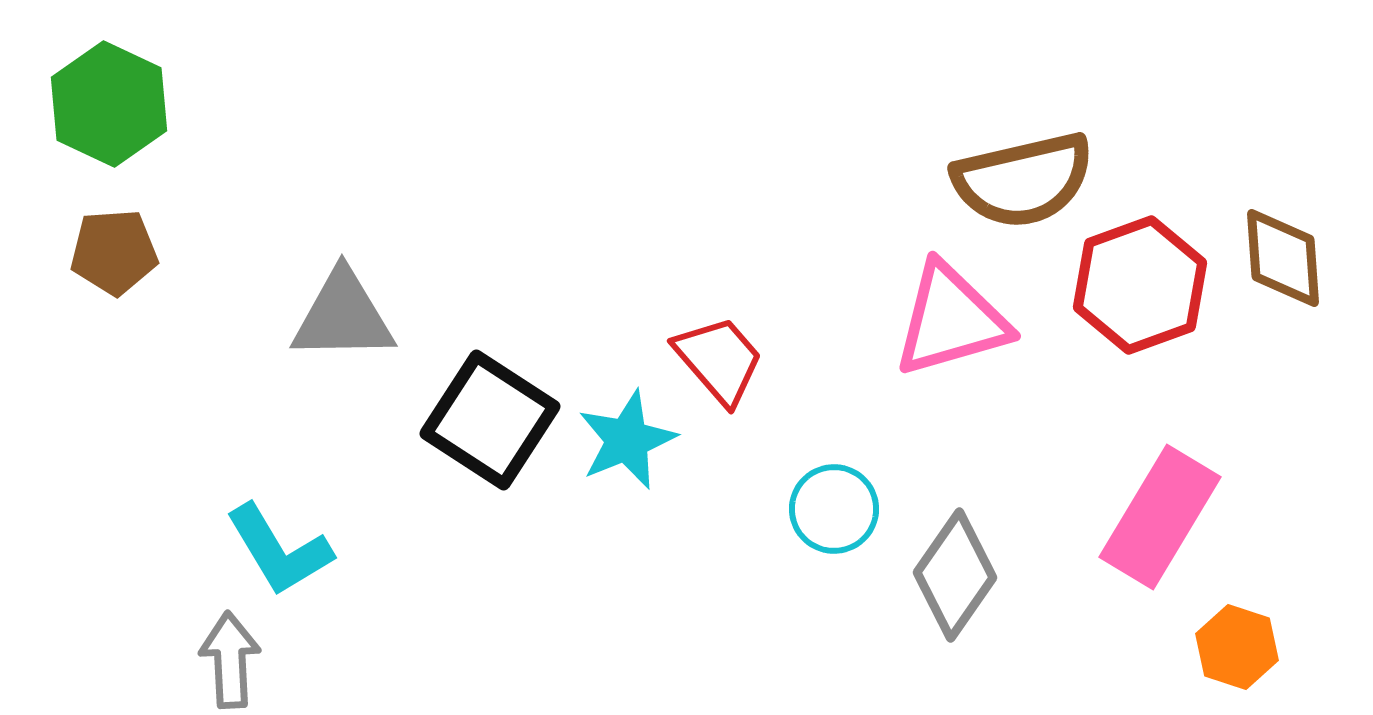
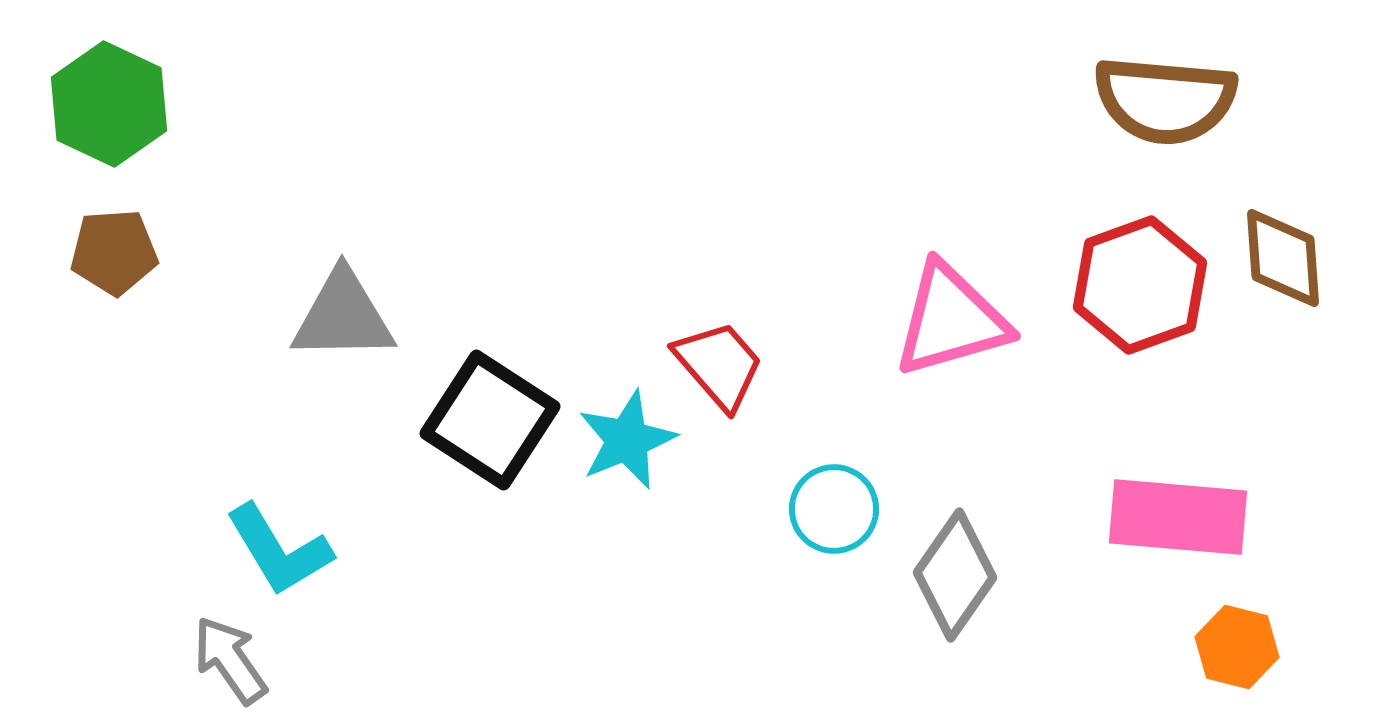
brown semicircle: moved 142 px right, 80 px up; rotated 18 degrees clockwise
red trapezoid: moved 5 px down
pink rectangle: moved 18 px right; rotated 64 degrees clockwise
orange hexagon: rotated 4 degrees counterclockwise
gray arrow: rotated 32 degrees counterclockwise
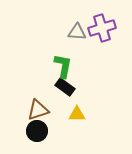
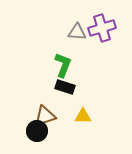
green L-shape: moved 1 px up; rotated 10 degrees clockwise
black rectangle: rotated 18 degrees counterclockwise
brown triangle: moved 7 px right, 6 px down
yellow triangle: moved 6 px right, 2 px down
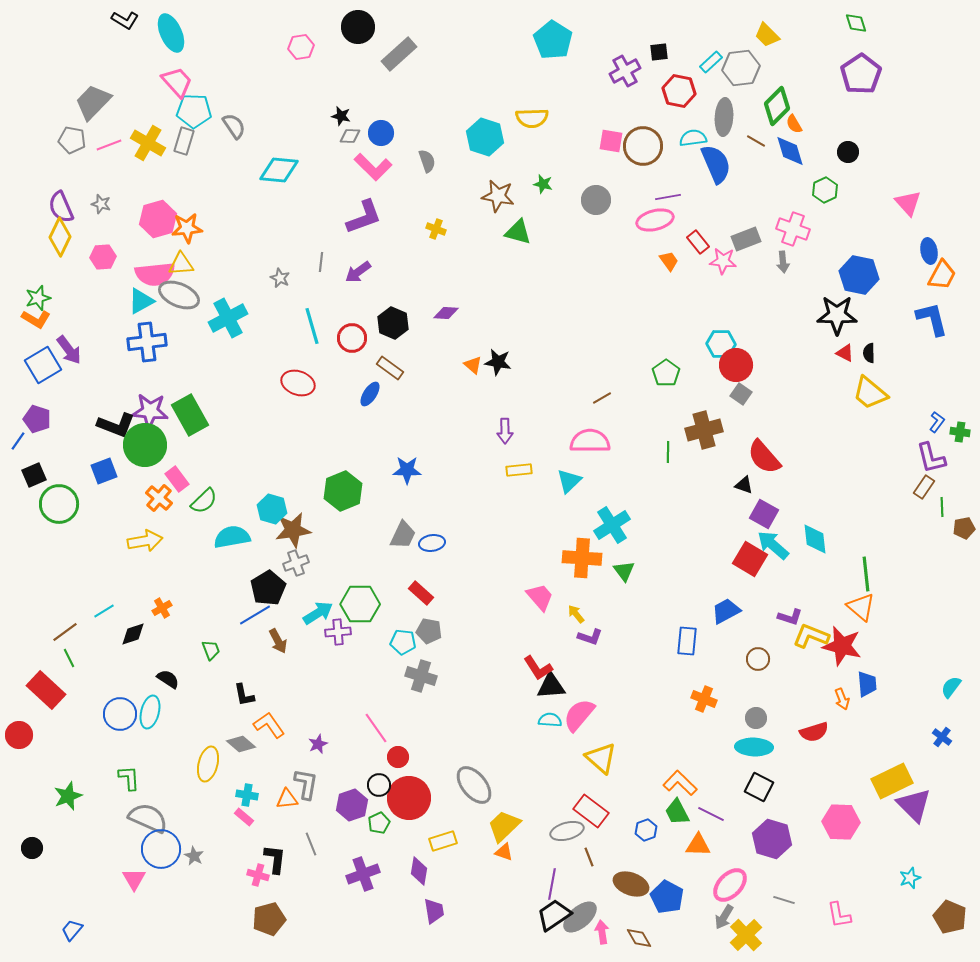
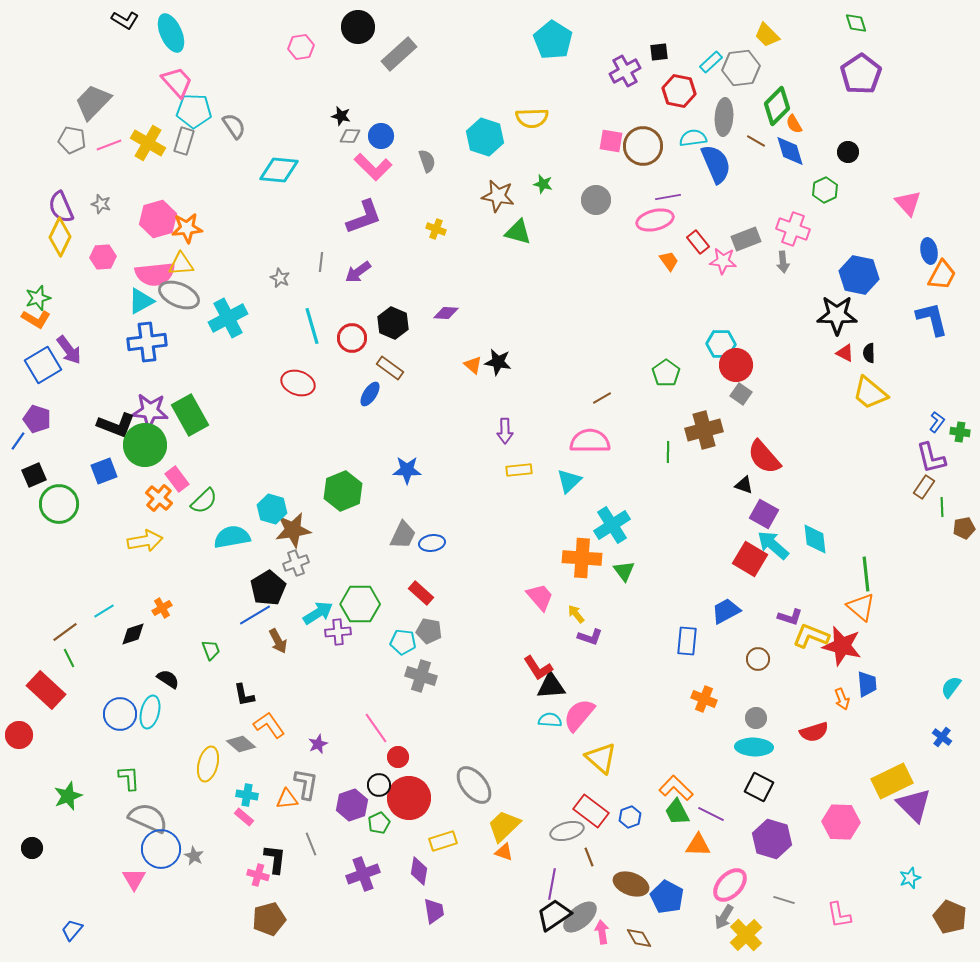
blue circle at (381, 133): moved 3 px down
orange L-shape at (680, 783): moved 4 px left, 5 px down
blue hexagon at (646, 830): moved 16 px left, 13 px up
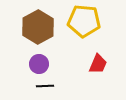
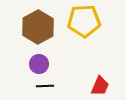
yellow pentagon: rotated 8 degrees counterclockwise
red trapezoid: moved 2 px right, 22 px down
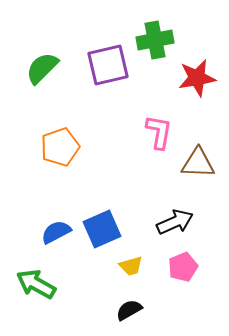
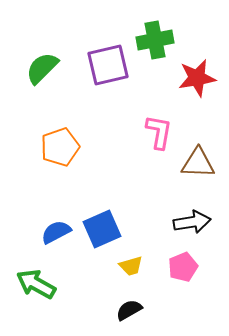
black arrow: moved 17 px right; rotated 15 degrees clockwise
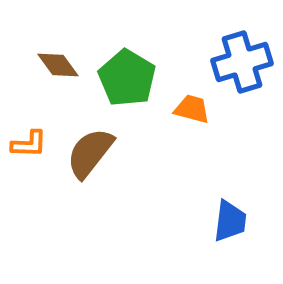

DESCRIPTION OF THE TASK -
Set down the records again verbatim, with no pictures.

ANSWER FOR THIS EXERCISE -
brown semicircle: moved 142 px right, 80 px up; rotated 18 degrees clockwise
red trapezoid: moved 5 px down
pink rectangle: moved 18 px right; rotated 64 degrees clockwise
orange hexagon: rotated 4 degrees counterclockwise
gray arrow: rotated 32 degrees counterclockwise
green L-shape: moved 1 px up; rotated 10 degrees clockwise
black rectangle: rotated 18 degrees counterclockwise
brown triangle: moved 7 px right, 6 px down
yellow triangle: moved 6 px right, 2 px down
blue circle at (381, 133): moved 3 px down
orange L-shape at (680, 783): moved 4 px left, 5 px down
blue hexagon at (646, 830): moved 16 px left, 13 px up
yellow pentagon: rotated 8 degrees counterclockwise
red trapezoid: moved 2 px right, 22 px down
black arrow: moved 17 px right; rotated 15 degrees clockwise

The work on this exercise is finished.